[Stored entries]
+ + +

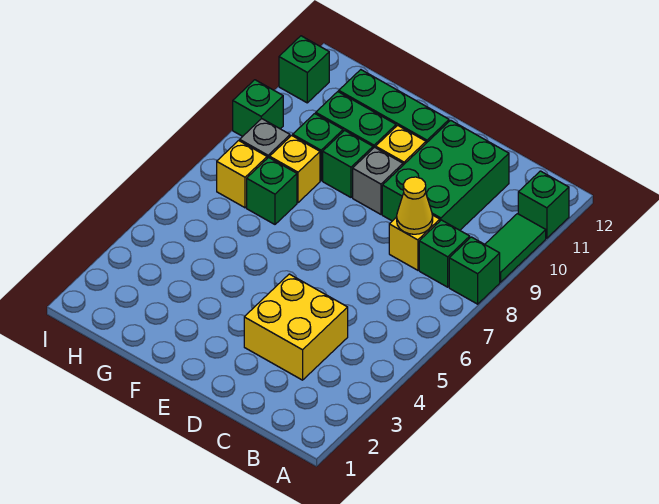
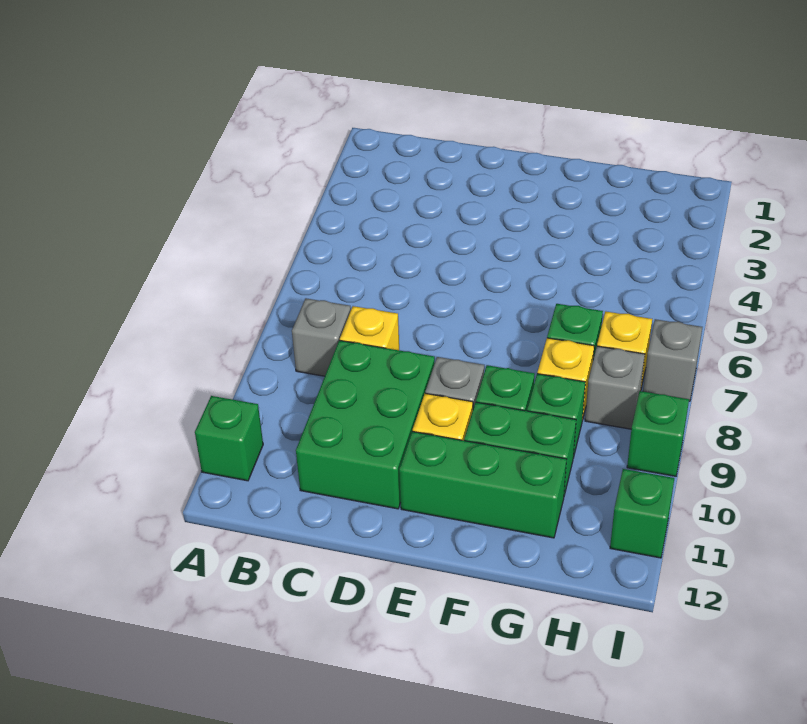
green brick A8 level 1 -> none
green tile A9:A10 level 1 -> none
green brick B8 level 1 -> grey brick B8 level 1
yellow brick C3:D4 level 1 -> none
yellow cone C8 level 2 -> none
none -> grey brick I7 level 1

+ + +

▸ WHAT TO DO: Now write out the data word for word, skipping every picture in it.

▸ YOUR RESPONSE:
green brick A8 level 1 -> none
green tile A9:A10 level 1 -> none
green brick B8 level 1 -> grey brick B8 level 1
yellow brick C3:D4 level 1 -> none
yellow cone C8 level 2 -> none
none -> grey brick I7 level 1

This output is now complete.